Collection entries:
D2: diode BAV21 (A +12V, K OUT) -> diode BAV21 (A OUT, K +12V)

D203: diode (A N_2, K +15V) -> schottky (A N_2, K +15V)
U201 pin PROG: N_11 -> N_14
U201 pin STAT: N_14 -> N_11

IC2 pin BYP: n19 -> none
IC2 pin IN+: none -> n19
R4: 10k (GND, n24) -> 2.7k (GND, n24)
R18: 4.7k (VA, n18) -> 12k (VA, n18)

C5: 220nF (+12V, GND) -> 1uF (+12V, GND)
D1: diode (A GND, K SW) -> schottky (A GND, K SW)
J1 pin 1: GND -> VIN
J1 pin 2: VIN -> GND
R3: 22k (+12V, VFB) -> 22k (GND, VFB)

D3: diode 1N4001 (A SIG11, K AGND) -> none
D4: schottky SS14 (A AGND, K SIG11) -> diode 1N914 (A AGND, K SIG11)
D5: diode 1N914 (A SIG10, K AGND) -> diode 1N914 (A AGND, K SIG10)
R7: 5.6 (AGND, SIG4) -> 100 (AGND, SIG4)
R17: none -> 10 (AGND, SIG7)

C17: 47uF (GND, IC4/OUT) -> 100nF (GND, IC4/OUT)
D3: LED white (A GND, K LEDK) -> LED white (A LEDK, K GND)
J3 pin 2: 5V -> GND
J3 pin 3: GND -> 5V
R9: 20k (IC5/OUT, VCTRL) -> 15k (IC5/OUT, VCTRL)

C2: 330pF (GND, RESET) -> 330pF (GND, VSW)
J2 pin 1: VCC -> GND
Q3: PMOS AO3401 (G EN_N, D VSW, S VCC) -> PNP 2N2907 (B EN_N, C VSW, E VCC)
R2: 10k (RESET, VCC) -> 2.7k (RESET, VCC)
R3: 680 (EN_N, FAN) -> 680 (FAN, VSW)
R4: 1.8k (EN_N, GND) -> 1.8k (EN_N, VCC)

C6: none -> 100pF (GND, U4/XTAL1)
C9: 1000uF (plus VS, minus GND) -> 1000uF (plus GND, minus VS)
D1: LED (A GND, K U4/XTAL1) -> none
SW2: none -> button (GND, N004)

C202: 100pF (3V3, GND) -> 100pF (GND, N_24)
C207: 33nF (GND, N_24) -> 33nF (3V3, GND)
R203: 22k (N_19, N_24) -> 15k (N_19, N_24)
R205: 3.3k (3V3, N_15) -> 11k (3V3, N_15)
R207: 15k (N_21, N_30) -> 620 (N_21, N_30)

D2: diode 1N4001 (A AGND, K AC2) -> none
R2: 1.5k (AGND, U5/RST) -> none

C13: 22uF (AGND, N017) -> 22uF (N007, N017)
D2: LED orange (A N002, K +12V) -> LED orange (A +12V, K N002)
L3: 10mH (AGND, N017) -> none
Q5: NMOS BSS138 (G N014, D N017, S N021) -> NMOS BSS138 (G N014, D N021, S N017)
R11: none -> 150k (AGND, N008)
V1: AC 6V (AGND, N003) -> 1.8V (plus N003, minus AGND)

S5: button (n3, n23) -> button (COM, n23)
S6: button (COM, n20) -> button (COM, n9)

__What is required__
Write out, please, only the lines from the one with "D2: diode 1N4001 (A AGND, K AC2) -> none" through the last line above, both included and unchanged.

__Result for this exercise__
D2: diode 1N4001 (A AGND, K AC2) -> none
R2: 1.5k (AGND, U5/RST) -> none

C13: 22uF (AGND, N017) -> 22uF (N007, N017)
D2: LED orange (A N002, K +12V) -> LED orange (A +12V, K N002)
L3: 10mH (AGND, N017) -> none
Q5: NMOS BSS138 (G N014, D N017, S N021) -> NMOS BSS138 (G N014, D N021, S N017)
R11: none -> 150k (AGND, N008)
V1: AC 6V (AGND, N003) -> 1.8V (plus N003, minus AGND)

S5: button (n3, n23) -> button (COM, n23)
S6: button (COM, n20) -> button (COM, n9)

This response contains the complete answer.